▶ [Exercise directions]: Would you please give the entries again word for word, with no images in your copy?

▶ [Dataset excerpts]:
::::::::::
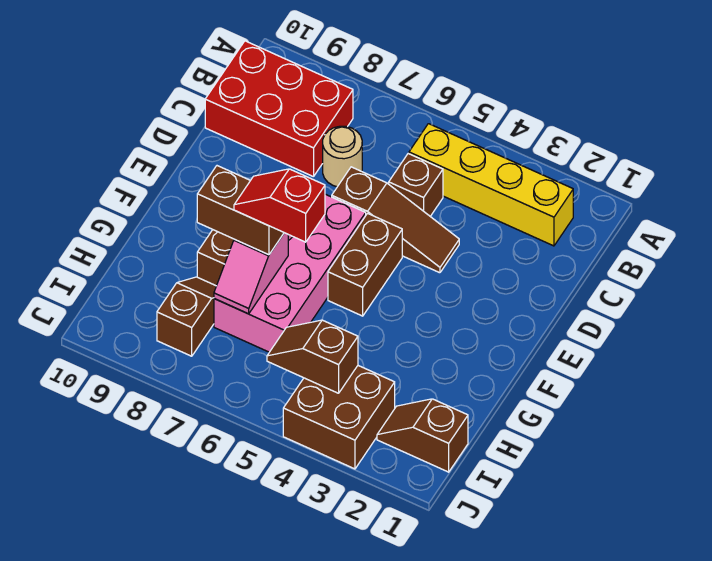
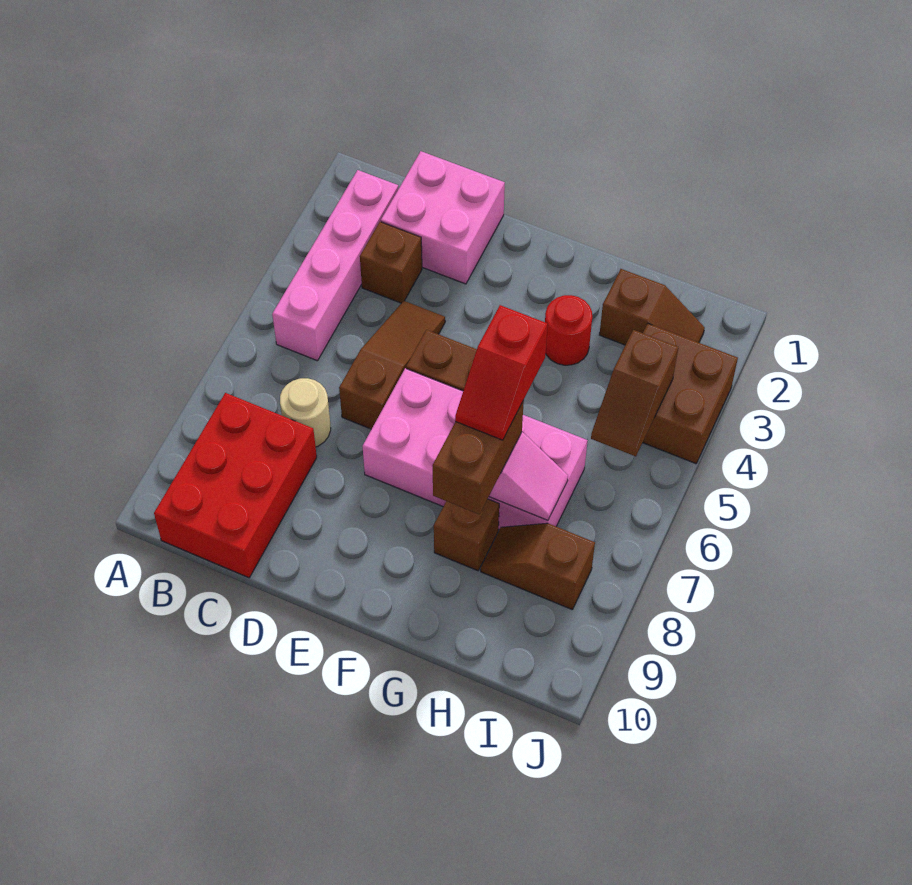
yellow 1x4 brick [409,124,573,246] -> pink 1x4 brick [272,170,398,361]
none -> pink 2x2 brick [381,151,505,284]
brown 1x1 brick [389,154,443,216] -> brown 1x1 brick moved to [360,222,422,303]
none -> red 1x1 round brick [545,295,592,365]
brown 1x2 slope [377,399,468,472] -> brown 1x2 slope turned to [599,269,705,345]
::::::::::
▶ [Output of the task]:
yellow 1x4 brick [409,124,573,246] -> pink 1x4 brick [272,170,398,361]
none -> pink 2x2 brick [381,151,505,284]
brown 1x1 brick [389,154,443,216] -> brown 1x1 brick moved to [360,222,422,303]
none -> red 1x1 round brick [545,295,592,365]
brown 1x2 slope [377,399,468,472] -> brown 1x2 slope turned to [599,269,705,345]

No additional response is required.